Scan the records for the word "BARO". Report each line where it occurs.

[Recorded data]

________________

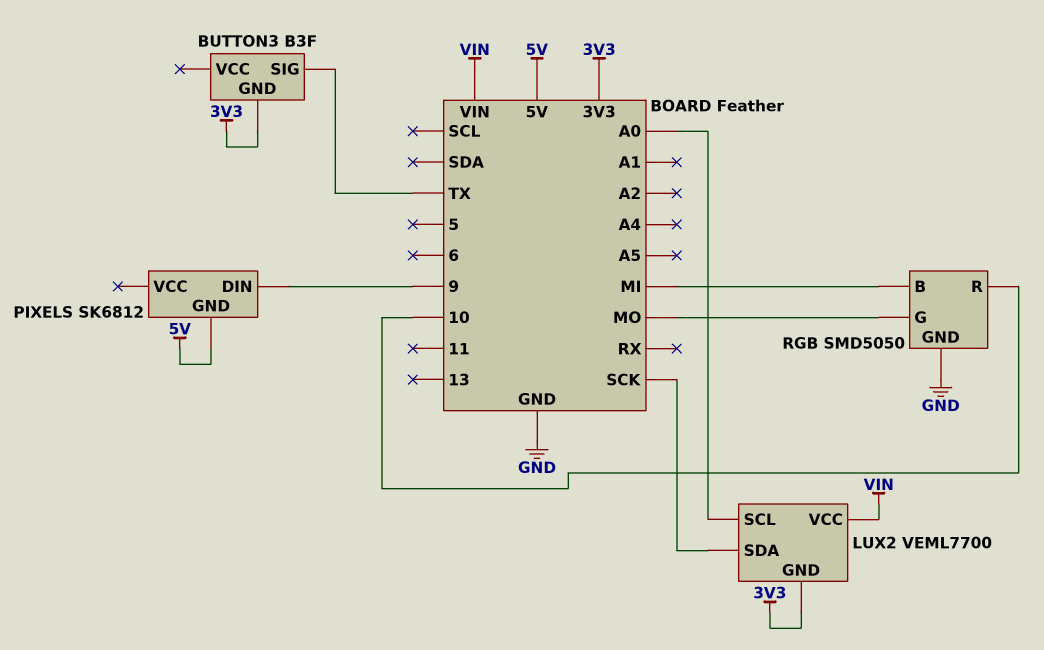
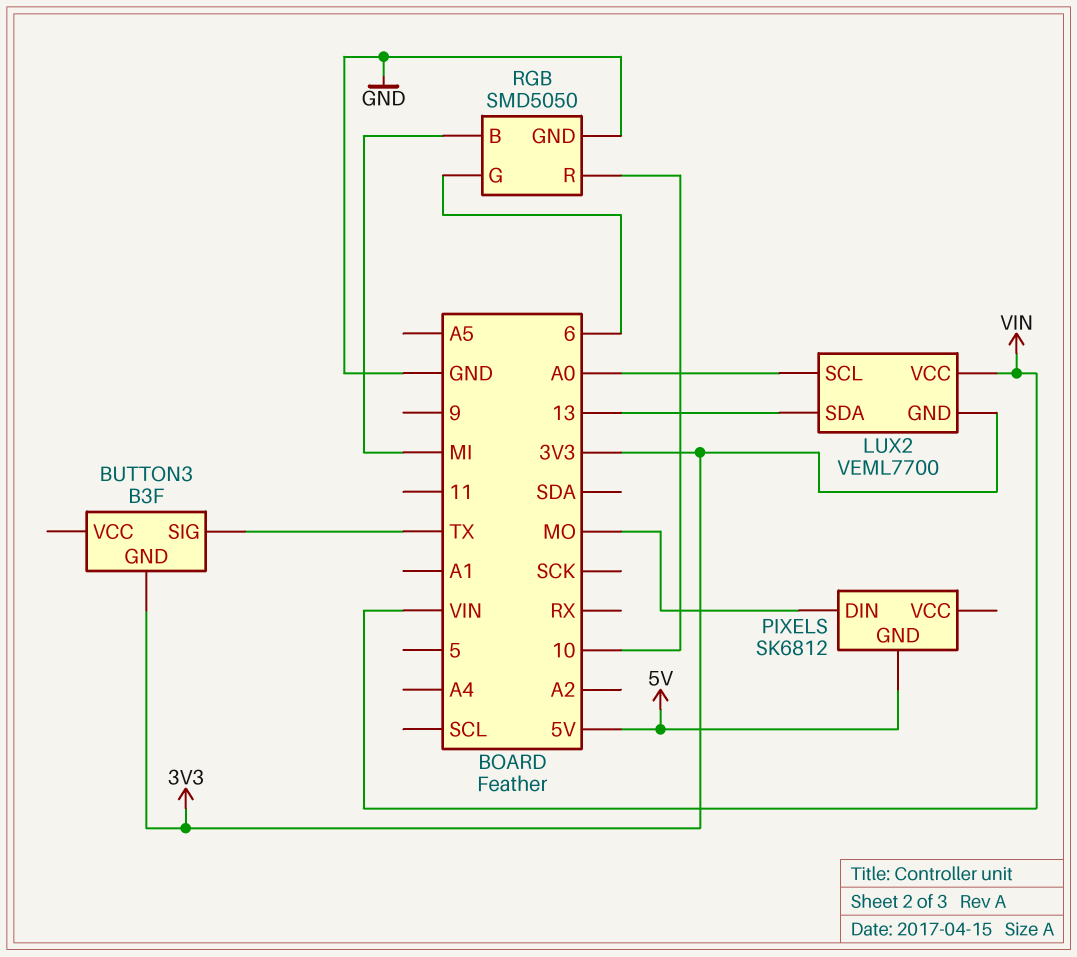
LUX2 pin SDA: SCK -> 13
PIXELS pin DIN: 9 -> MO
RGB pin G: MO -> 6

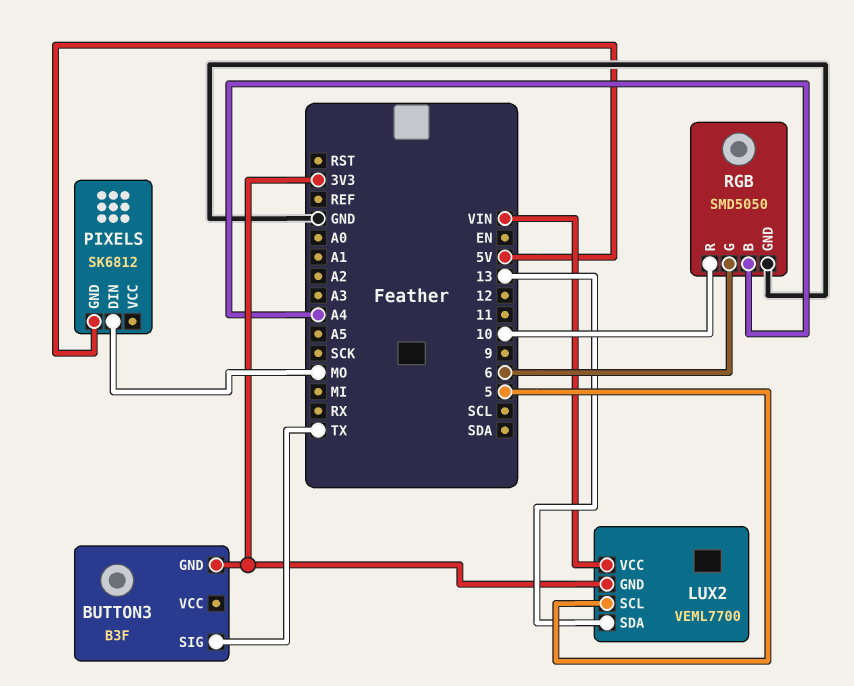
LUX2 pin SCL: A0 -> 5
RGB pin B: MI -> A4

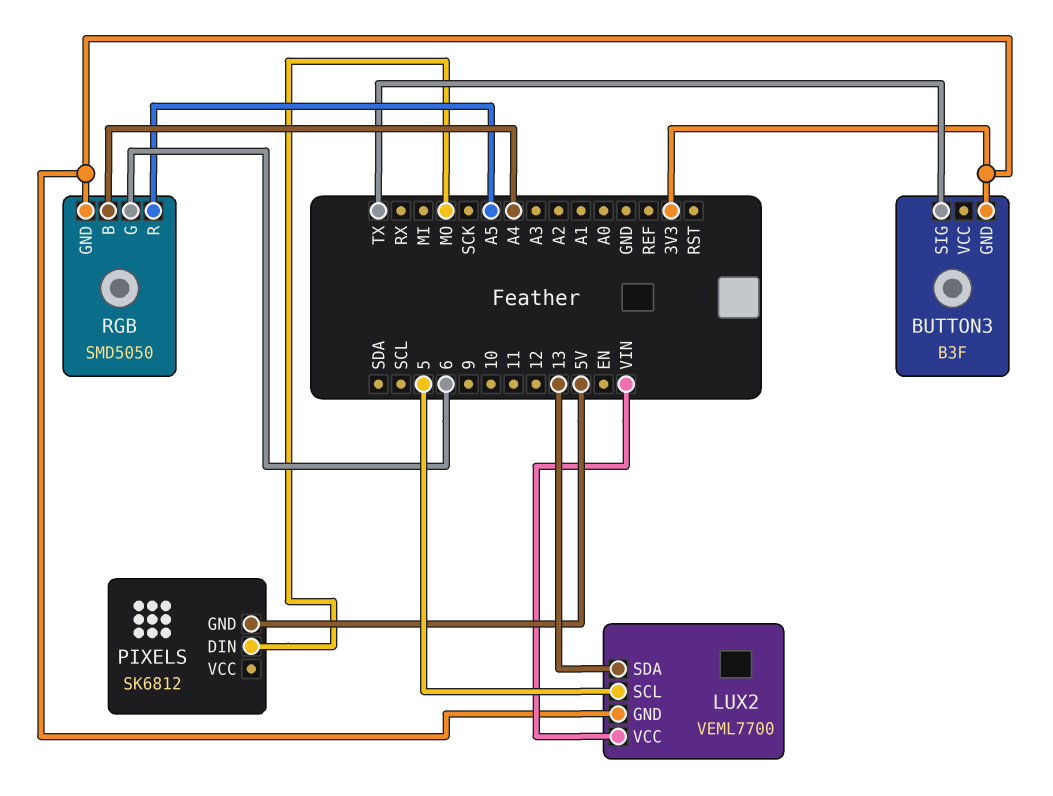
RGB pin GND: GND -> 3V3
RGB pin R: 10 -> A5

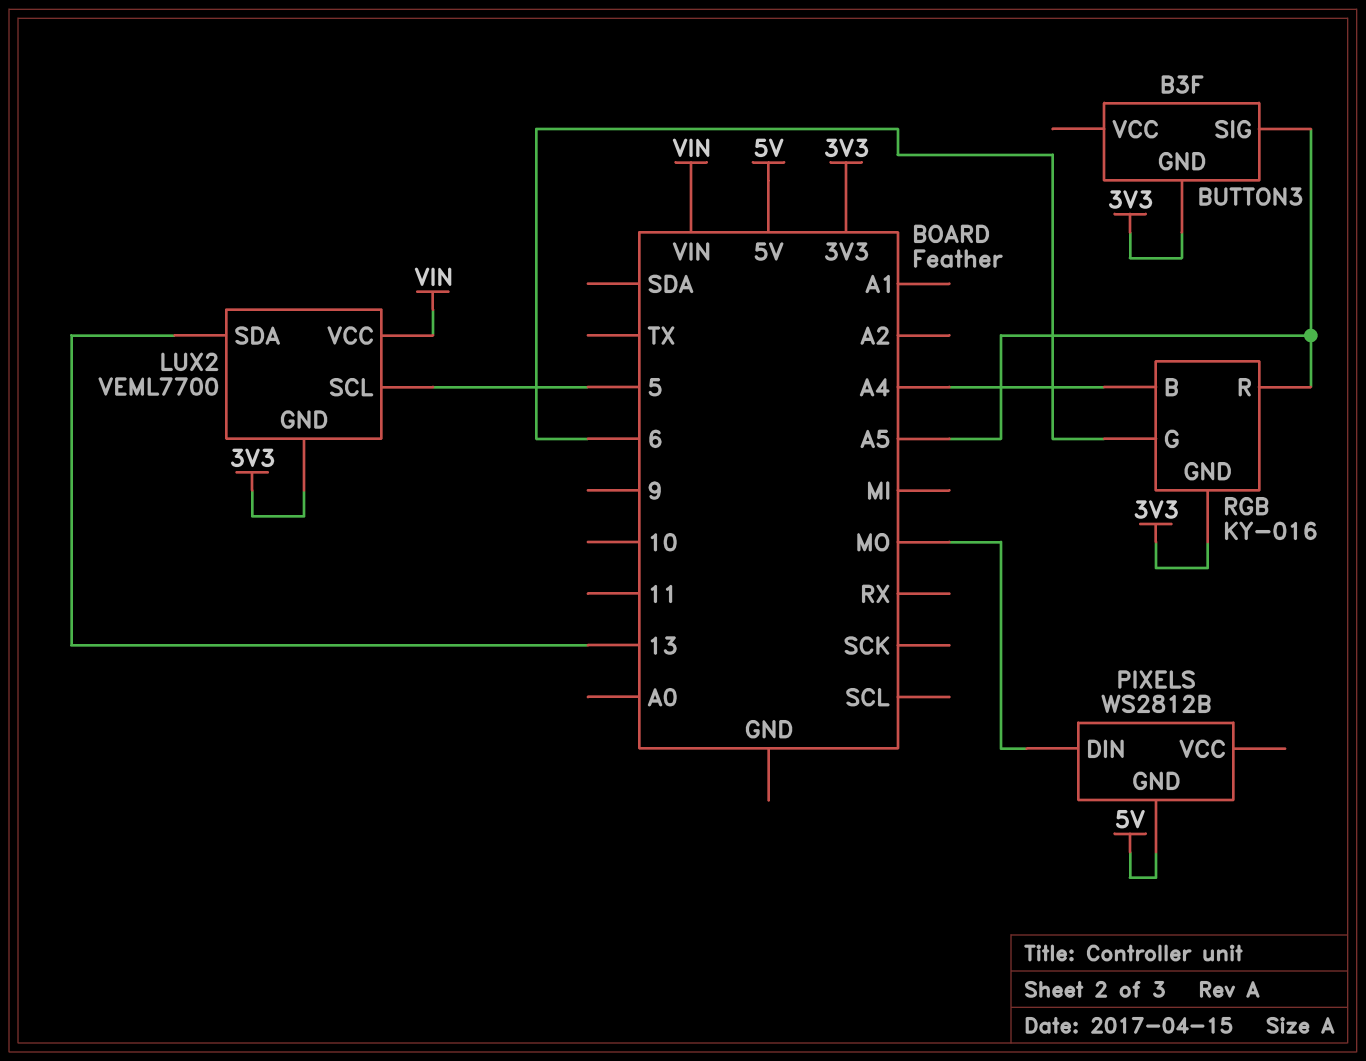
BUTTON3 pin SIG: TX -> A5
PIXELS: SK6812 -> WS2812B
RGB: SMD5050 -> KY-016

________________

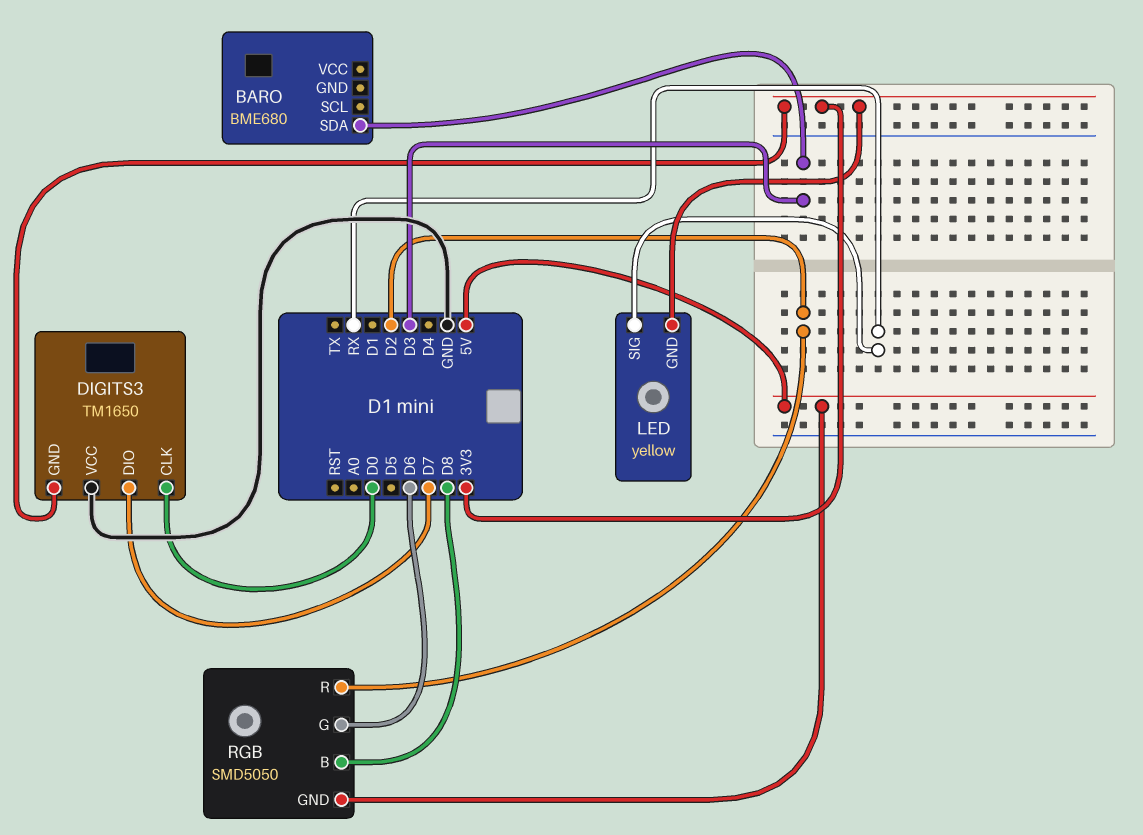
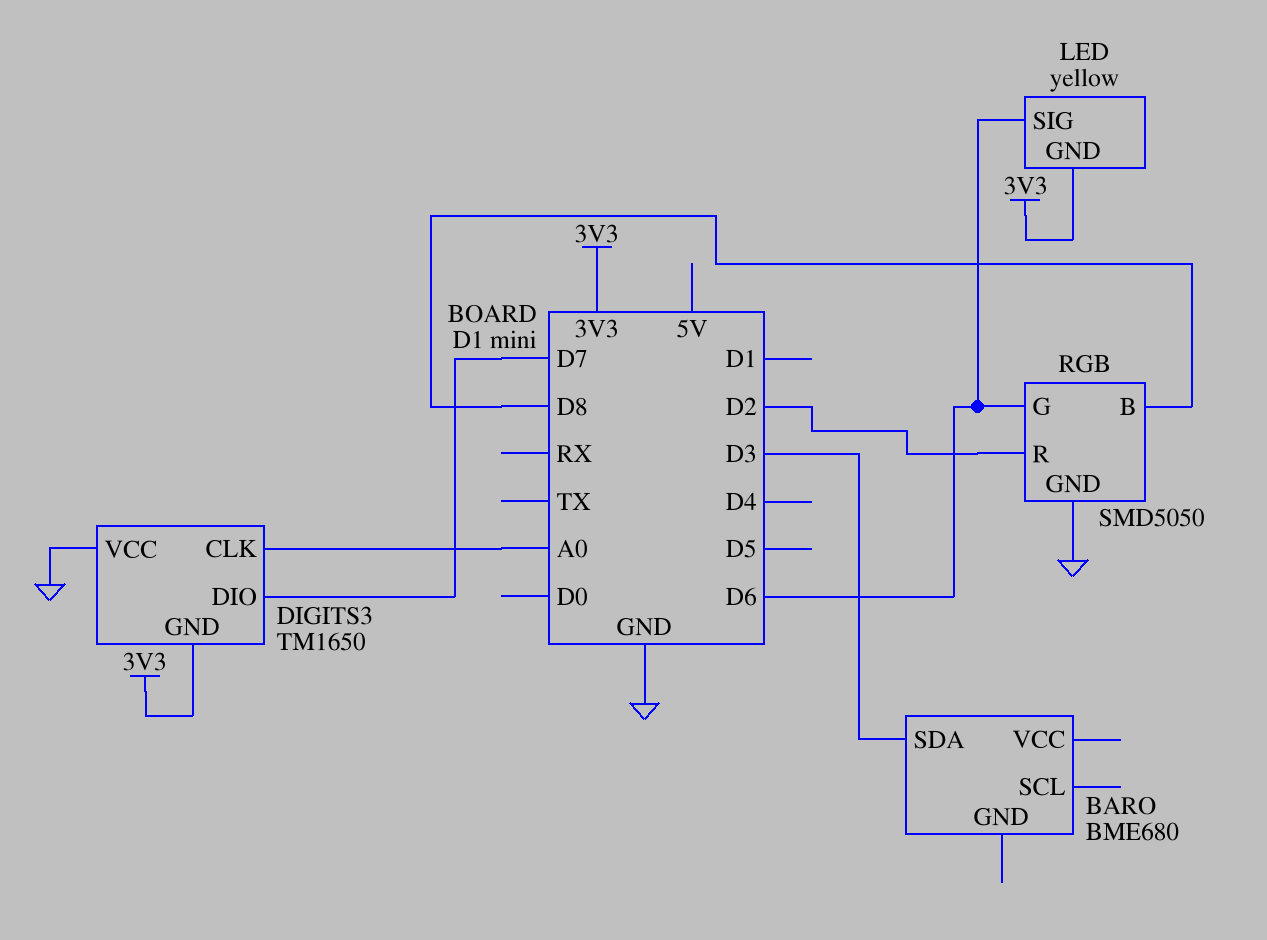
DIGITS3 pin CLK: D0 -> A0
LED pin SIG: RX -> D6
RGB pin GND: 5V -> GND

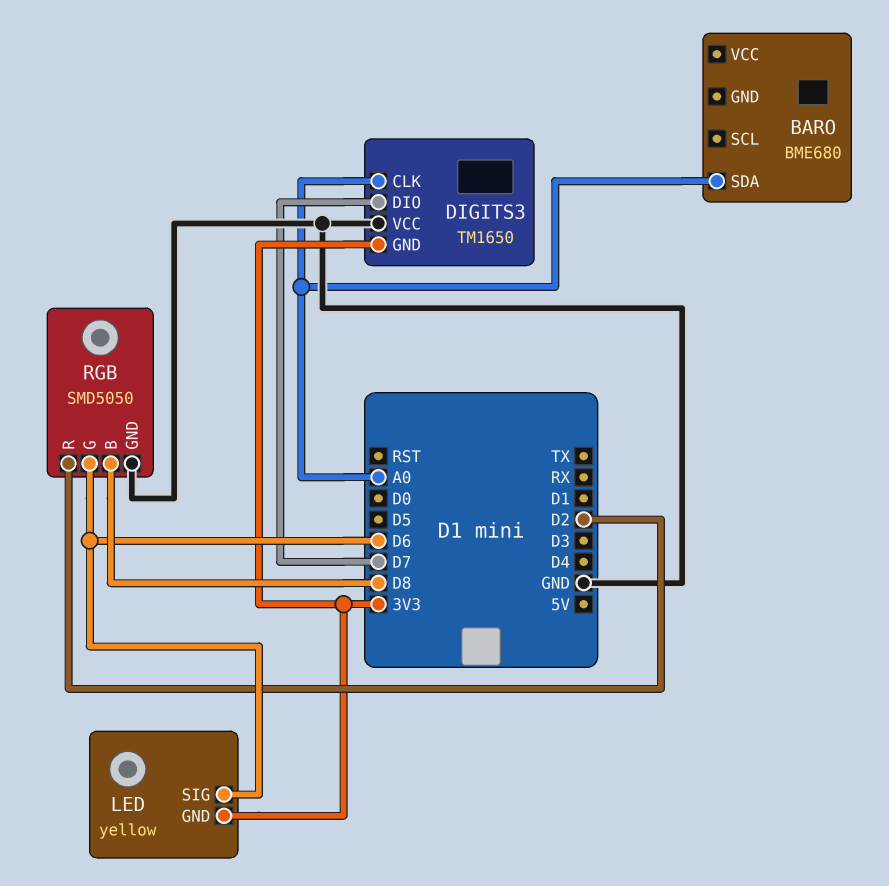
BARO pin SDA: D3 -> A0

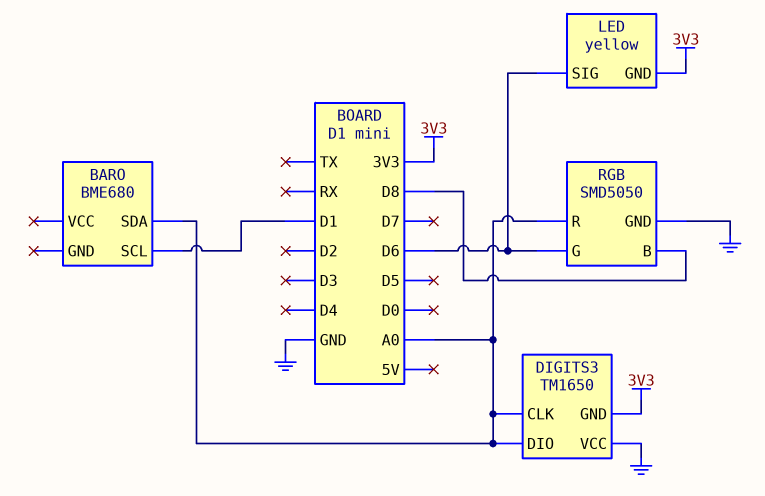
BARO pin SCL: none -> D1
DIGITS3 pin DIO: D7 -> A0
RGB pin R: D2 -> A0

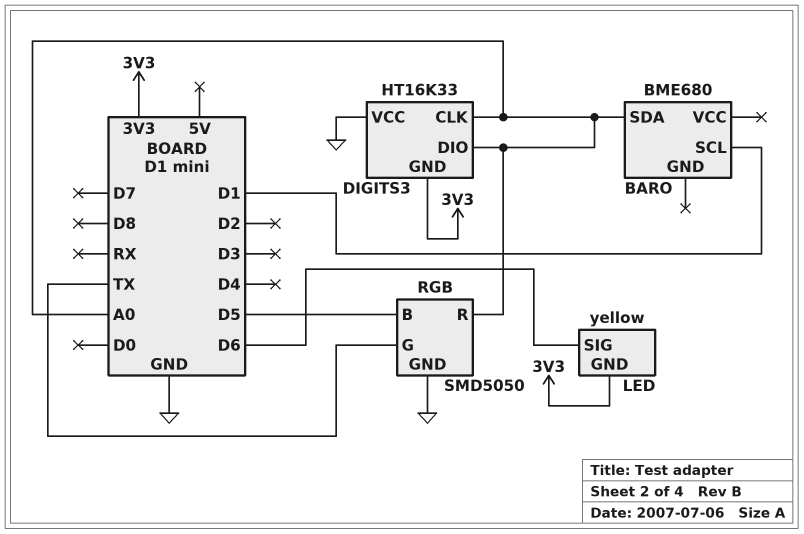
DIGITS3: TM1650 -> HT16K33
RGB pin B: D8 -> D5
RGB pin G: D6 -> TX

________________

### EXERCISE RESPONSE
BARO pin SDA: D3 -> A0
BARO pin SCL: none -> D1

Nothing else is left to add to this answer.